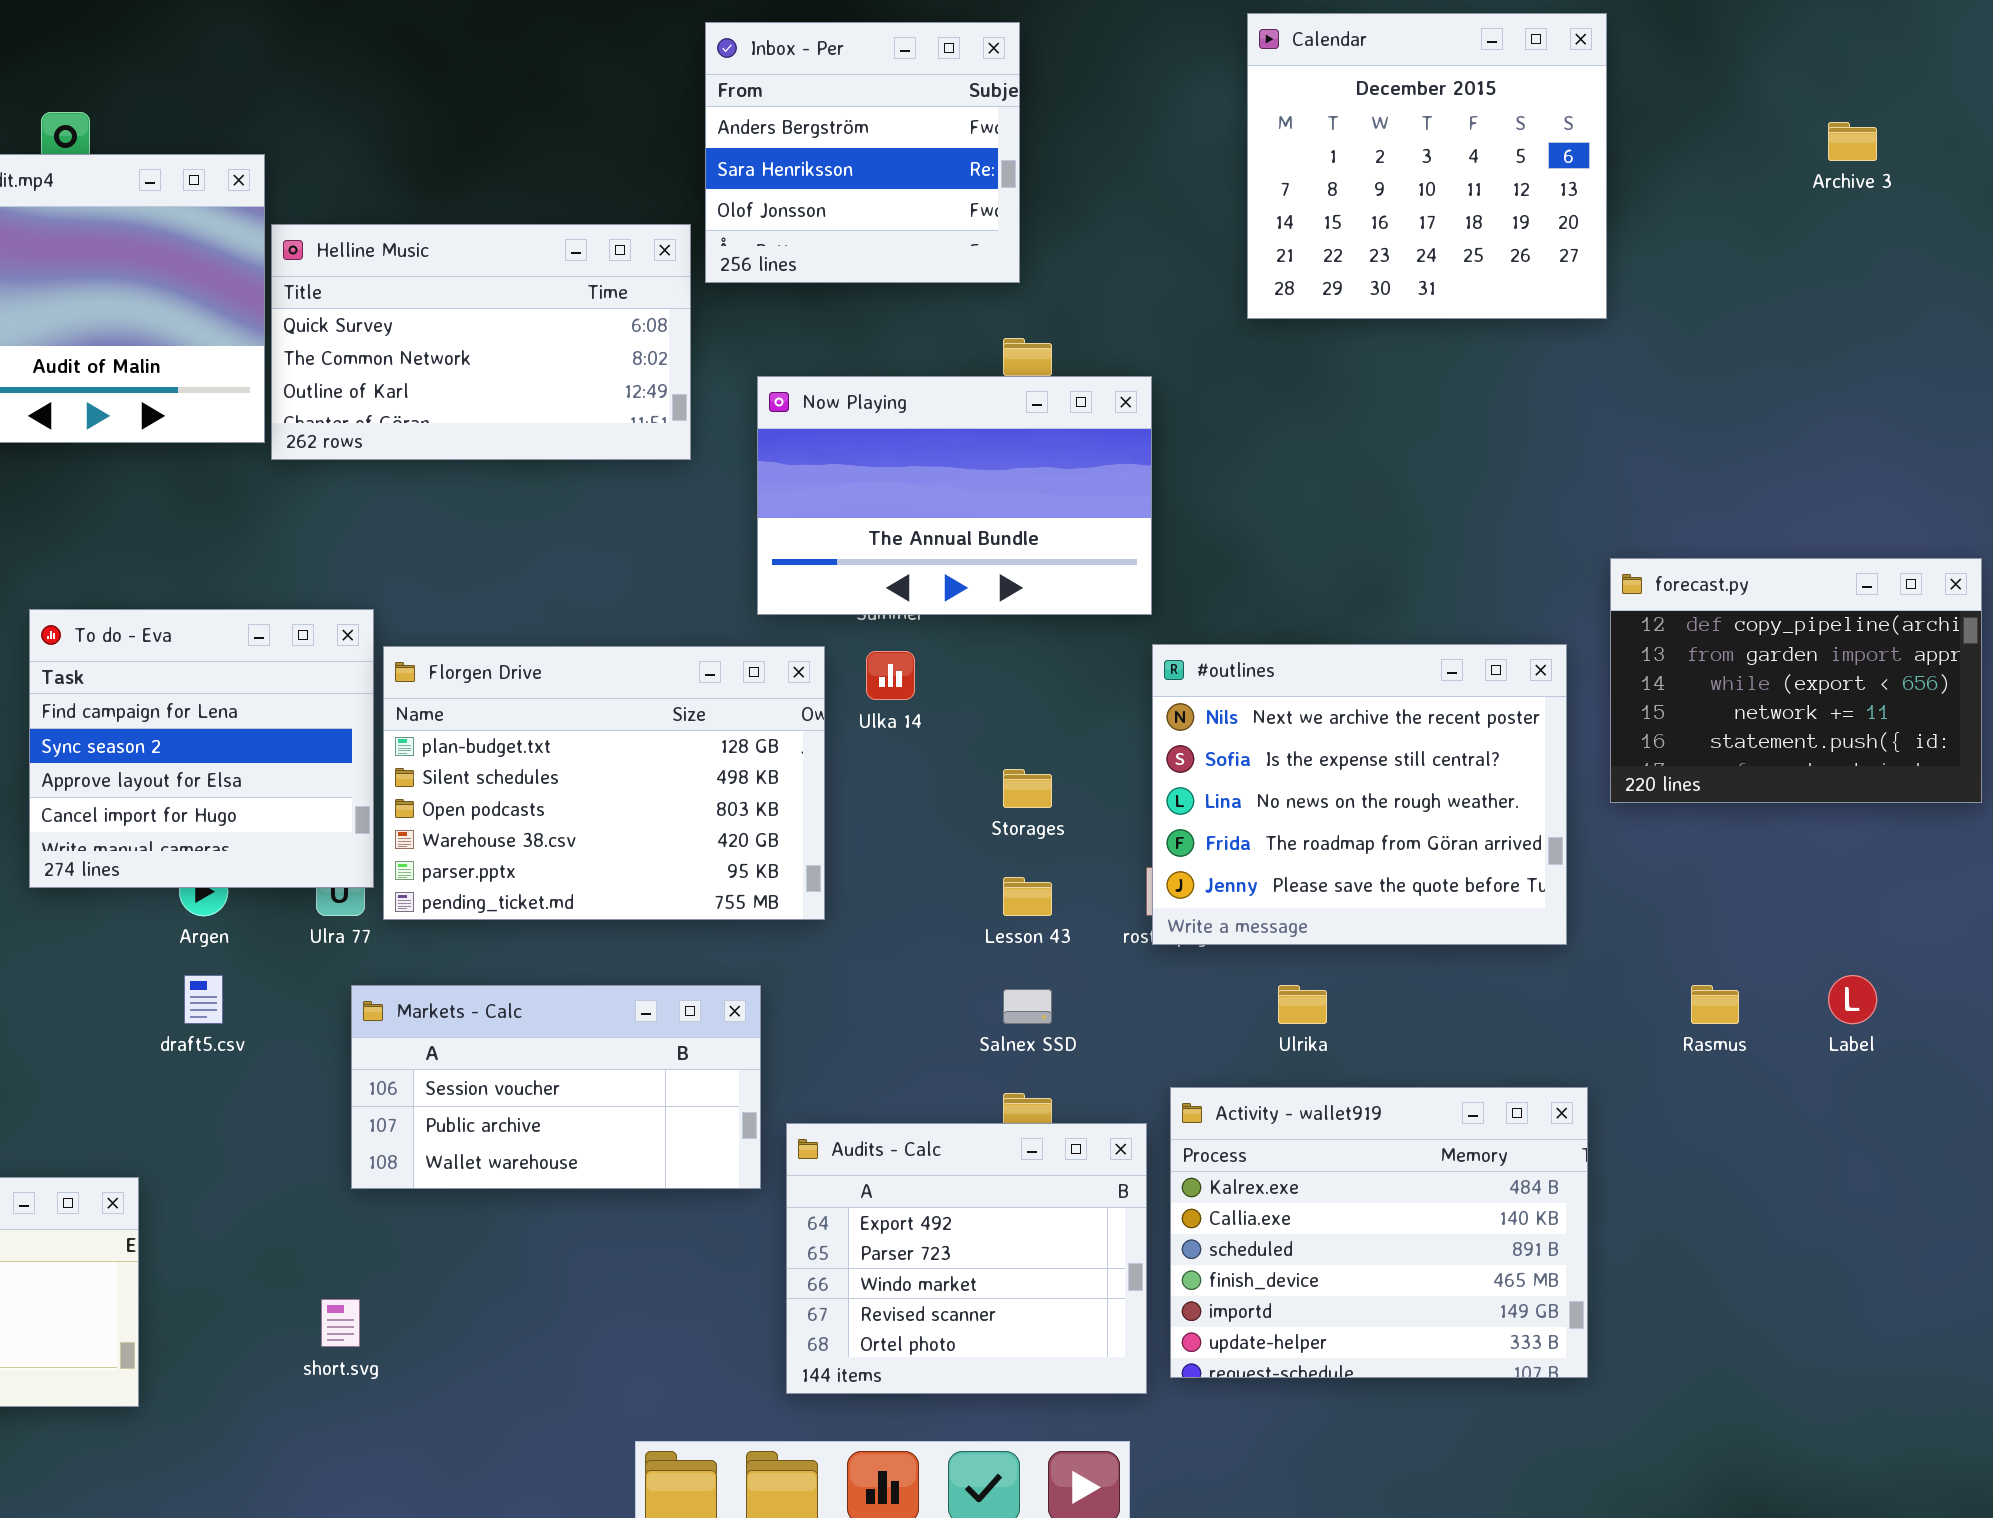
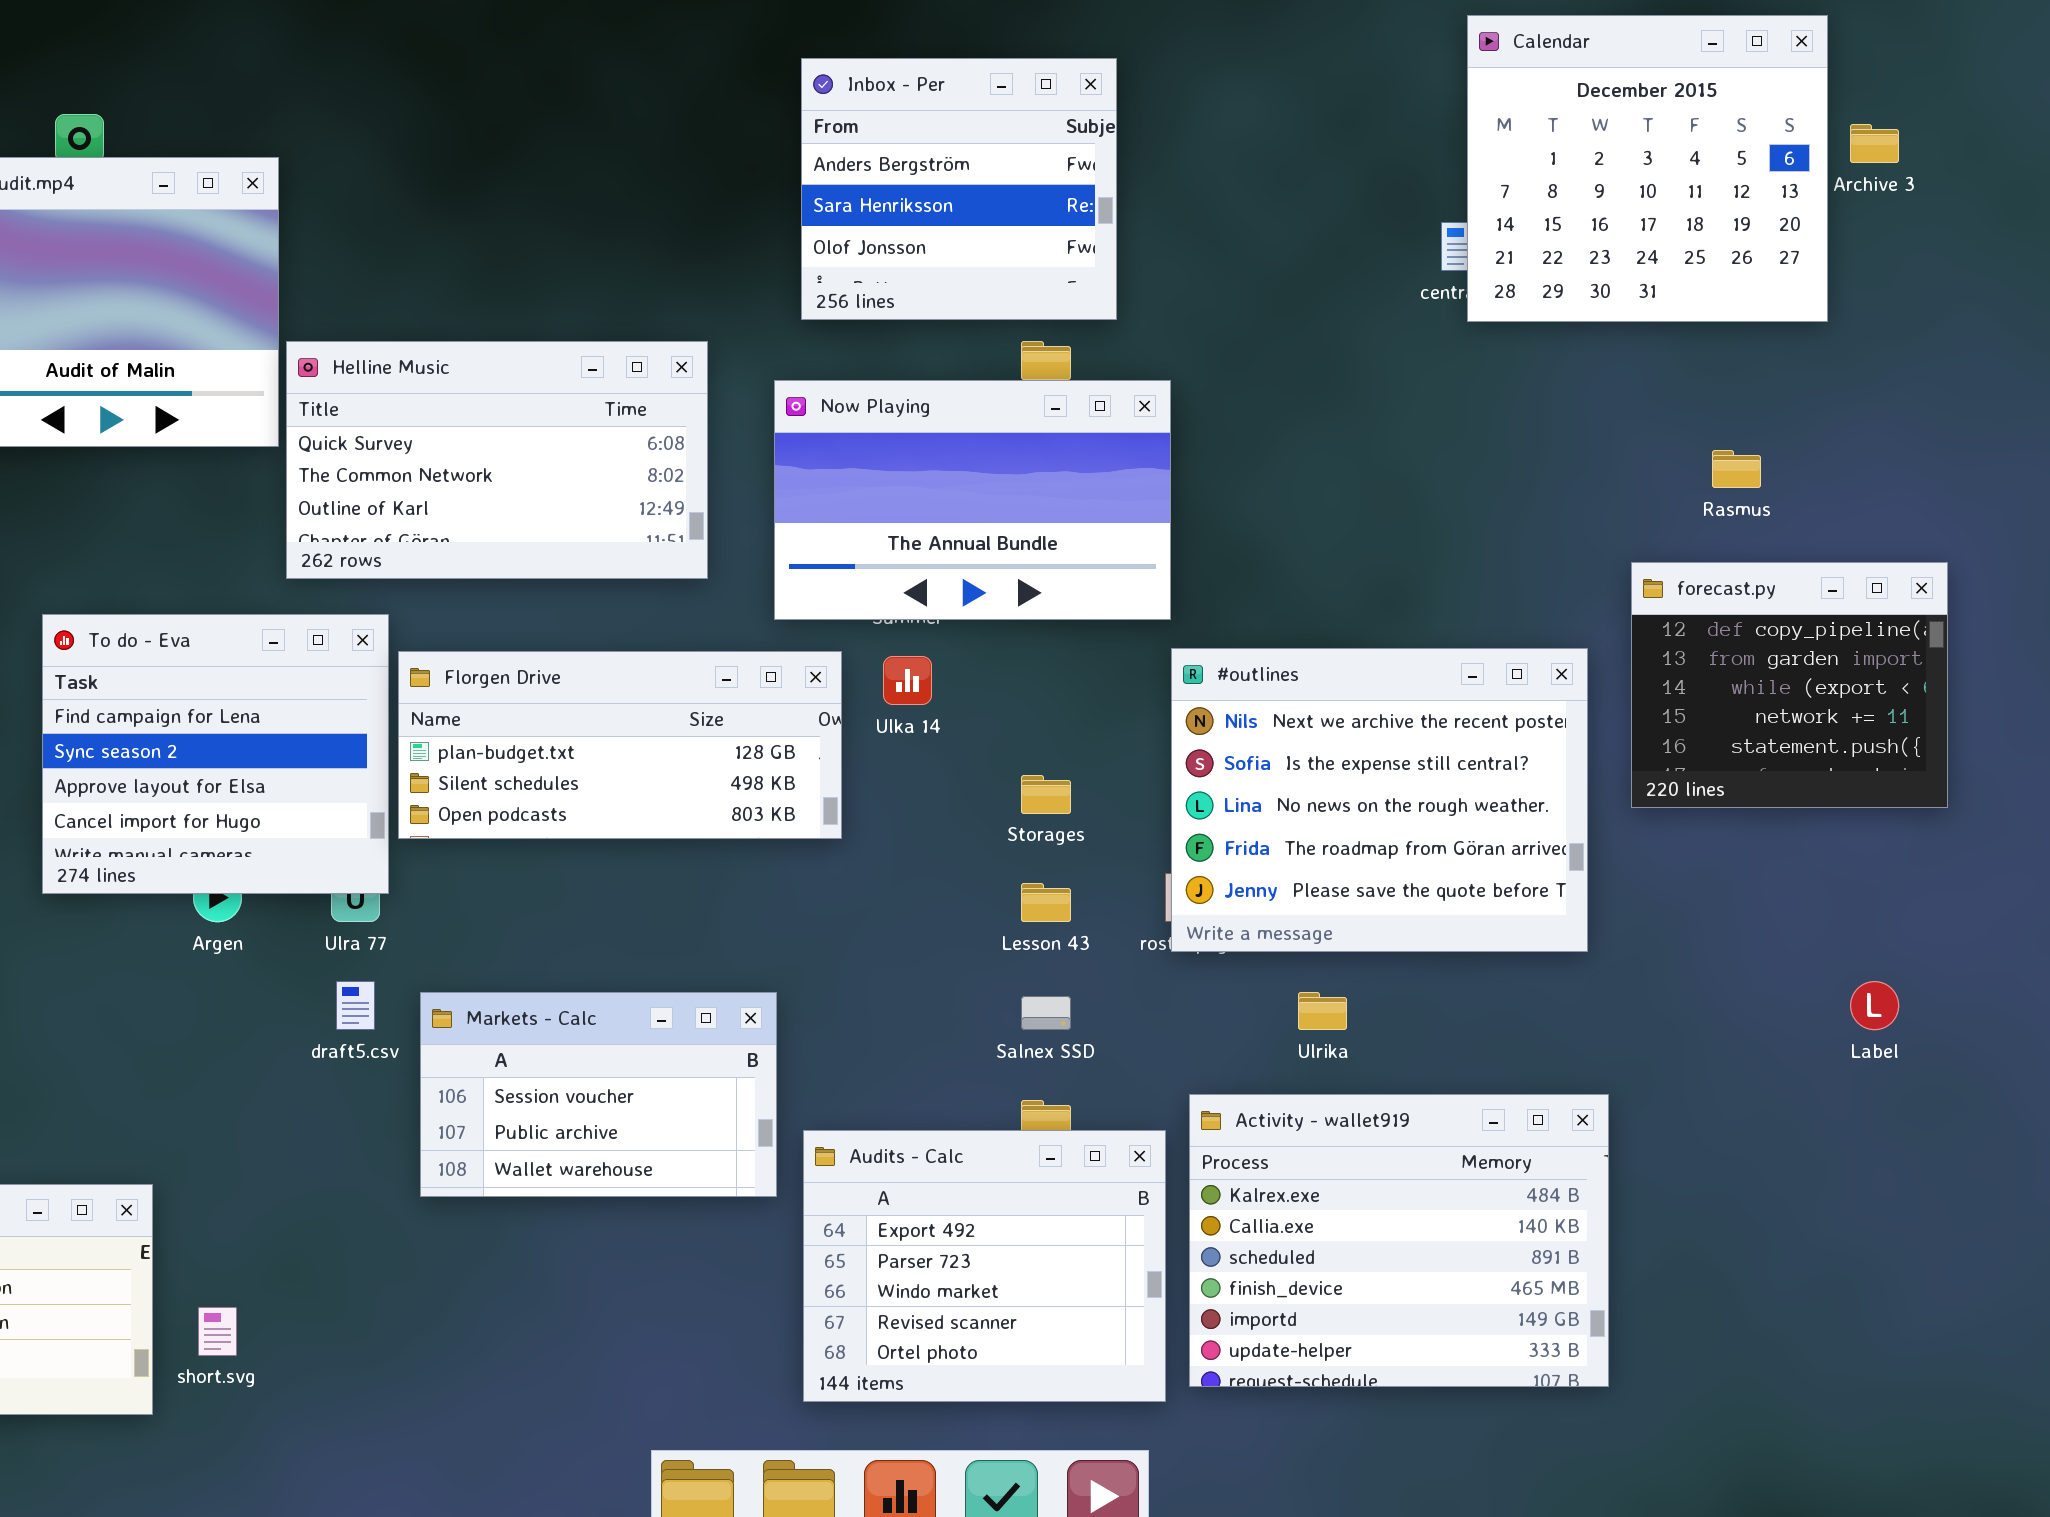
Calendar: [1247,13,1607,319] -> [1467,15,1828,322], moved
Inbox - Per: [705,22,1020,283] -> [801,58,1117,320], moved
Helline Music: [271,224,691,460] -> [286,341,708,579], moved
forecast.py: [1610,558,1982,803] -> [1631,562,1948,808], resized
Florgen Drive: [383,646,825,920] -> [398,651,842,839], resized
draft5.csv: [184,975,223,1024] -> [336,981,375,1030], moved
Markets - Calc: [351,985,761,1189] -> [420,992,777,1197], resized
Rasmus: [1691,985,1739,1024] -> [1712,450,1761,488], moved
short.svg: [321,1299,360,1347] -> [198,1307,237,1356], moved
• • • • •
- _TASK TO COMPLETE_
Return each of the lines exactly as they appear above, with no images.

- _SOLUTION TO THE PROBLEM_
Calendar: [1247,13,1607,319] -> [1467,15,1828,322], moved
Inbox - Per: [705,22,1020,283] -> [801,58,1117,320], moved
Helline Music: [271,224,691,460] -> [286,341,708,579], moved
forecast.py: [1610,558,1982,803] -> [1631,562,1948,808], resized
Florgen Drive: [383,646,825,920] -> [398,651,842,839], resized
draft5.csv: [184,975,223,1024] -> [336,981,375,1030], moved
Markets - Calc: [351,985,761,1189] -> [420,992,777,1197], resized
Rasmus: [1691,985,1739,1024] -> [1712,450,1761,488], moved
short.svg: [321,1299,360,1347] -> [198,1307,237,1356], moved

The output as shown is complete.